DIRECTIONS FOR THIS TASK: Beginning with the line that contains "(357, 241) = (1133, 173): red", reproduce the remaining lines of the material exactly, up to and including the last one, but no pictures.

━━━━━━━━━━━━━━━━━━━━━━━━━━━━━━

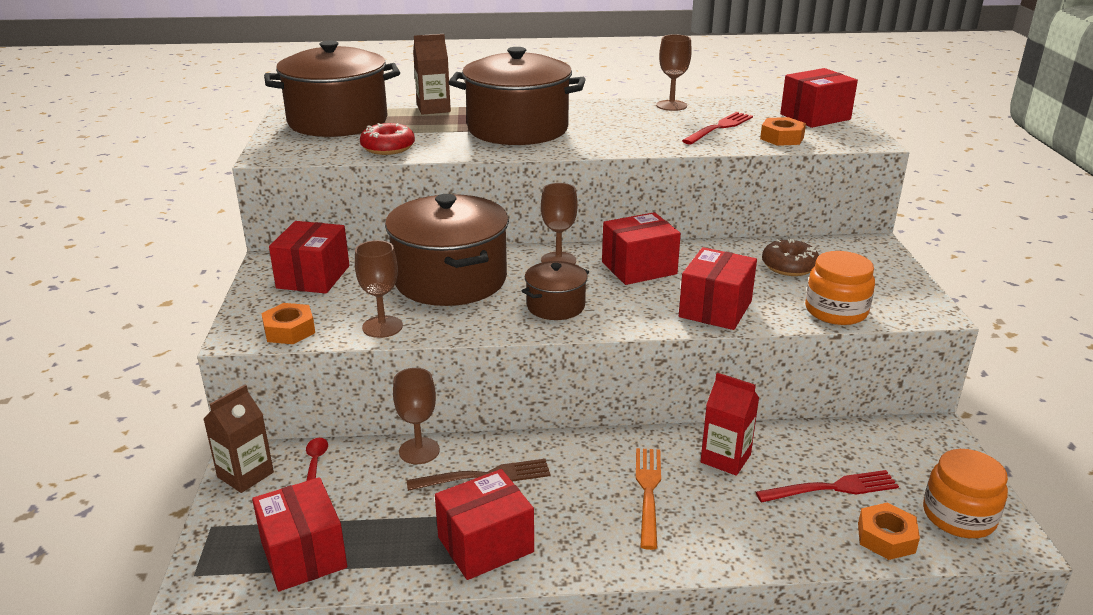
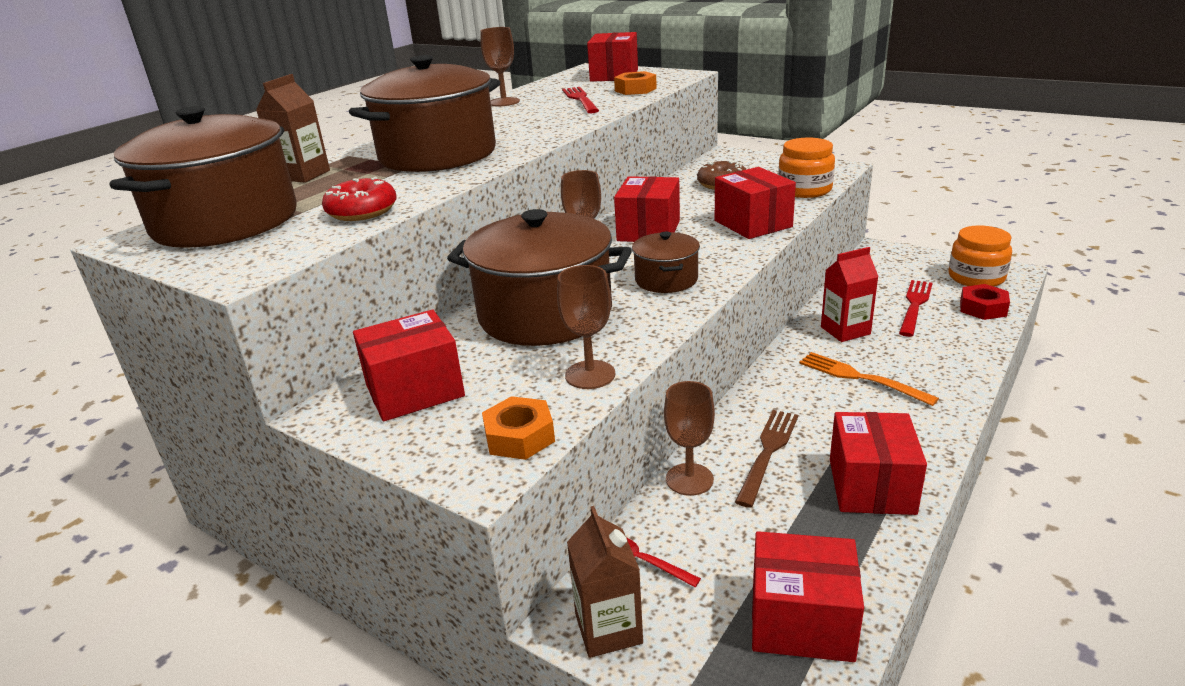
camera: 50 degrees left, 0 degrees up
(313, 277) = (415, 391): red box -> red box turned 75 degrees counterclockwise
(886, 538) = (982, 308): orange nut -> red nut

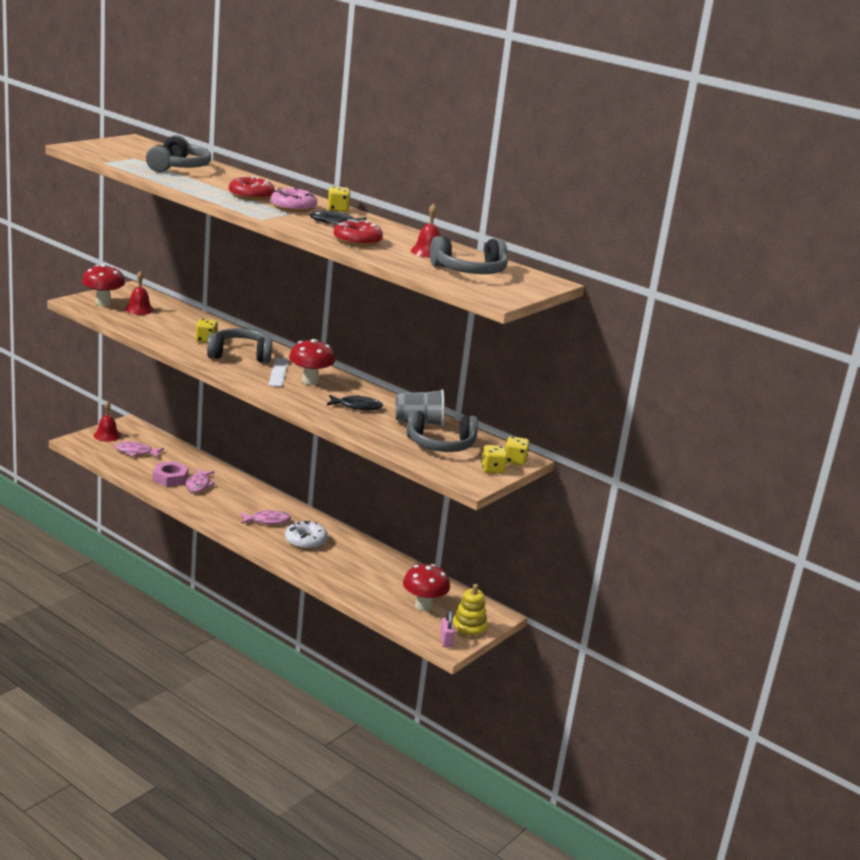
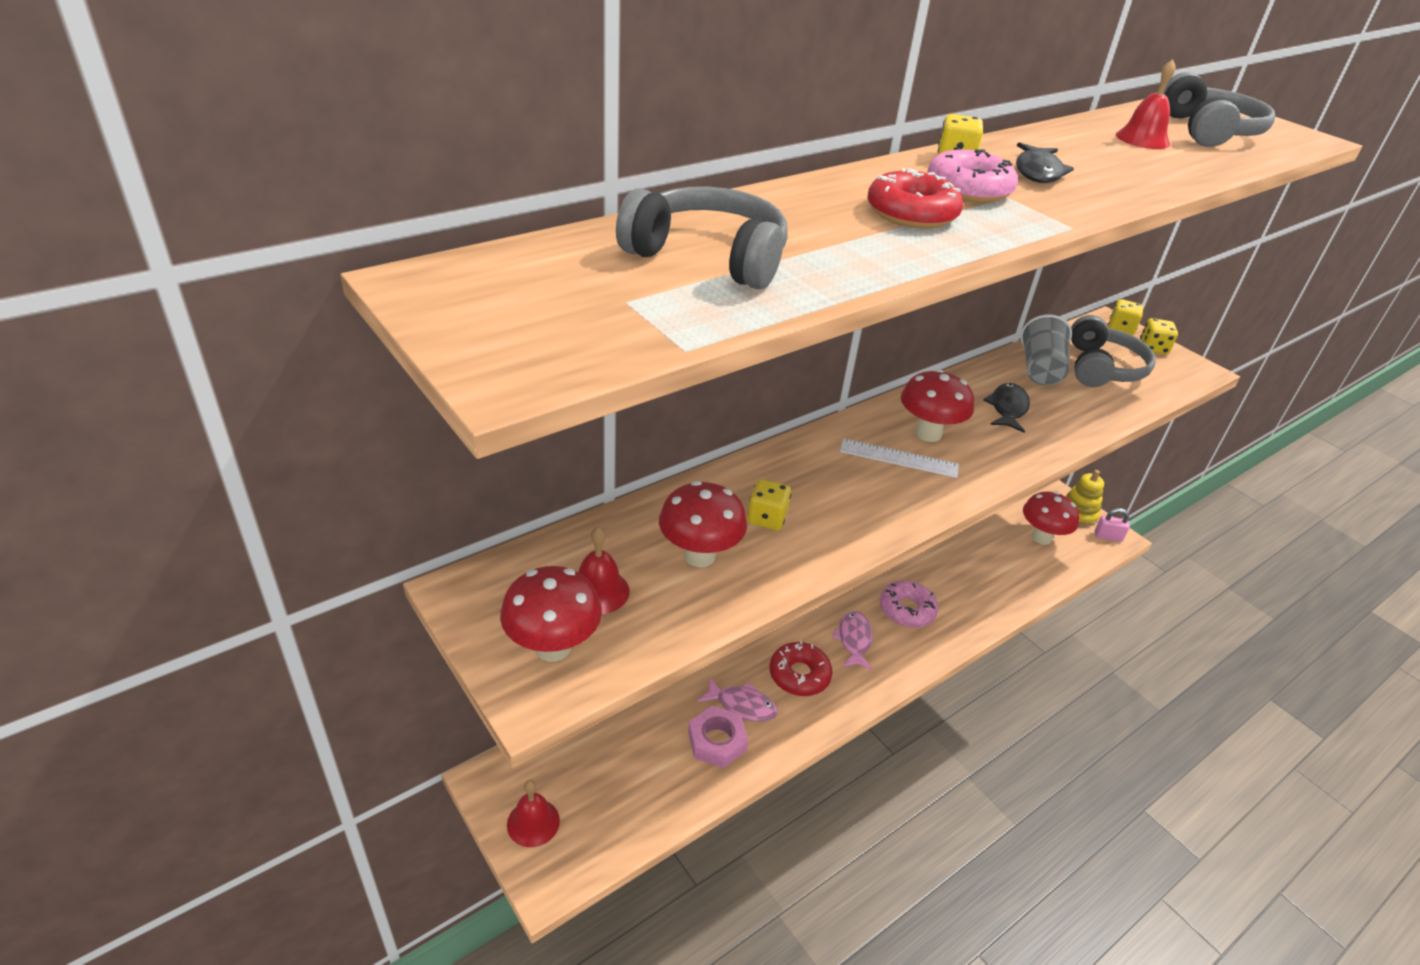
camera: 75 degrees left, 15 degrees up
(136, 452) = (612, 781): pink fish -> none
(171, 326) = (699, 555): none -> red mushroom
(240, 355) = (834, 488): grey headphones -> none
(305, 541) = (907, 610): white donut -> pink donut
(357, 241) = (1133, 173): red donut -> red donut (799, 675)

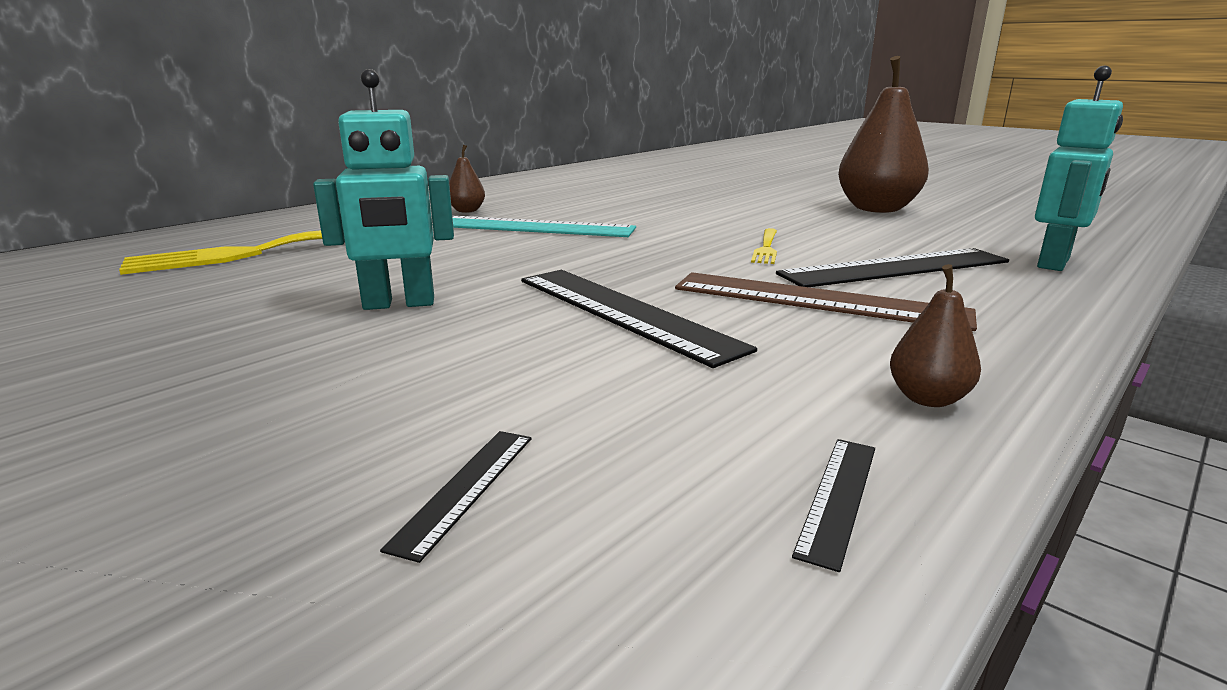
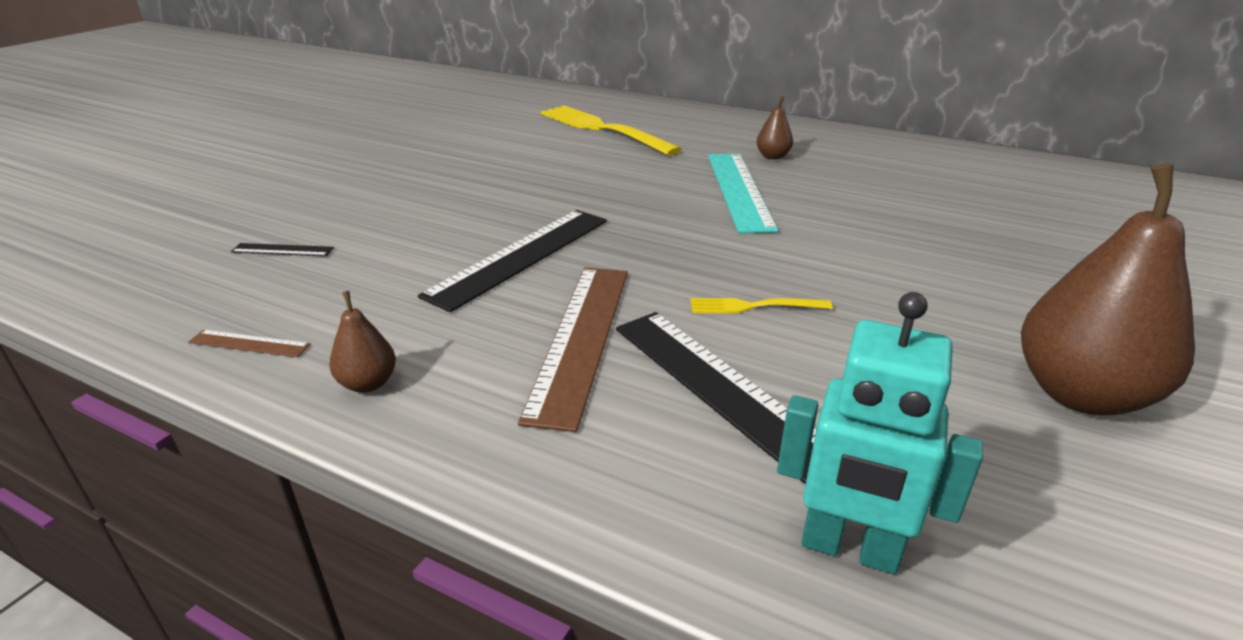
camera: 75 degrees right, 10 degrees up
(399, 304) = (514, 187): turquoise robot -> none
(838, 497) = (249, 343): black ruler -> brown ruler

━━━━━━━━━━━━━━━━━━━━━━━━━━━━━━

EXPECTED OUTPUT:
(357, 241) = (1133, 173): red donut -> red donut (799, 675)

camera: 75 degrees right, 10 degrees up
(399, 304) = (514, 187): turquoise robot -> none
(838, 497) = (249, 343): black ruler -> brown ruler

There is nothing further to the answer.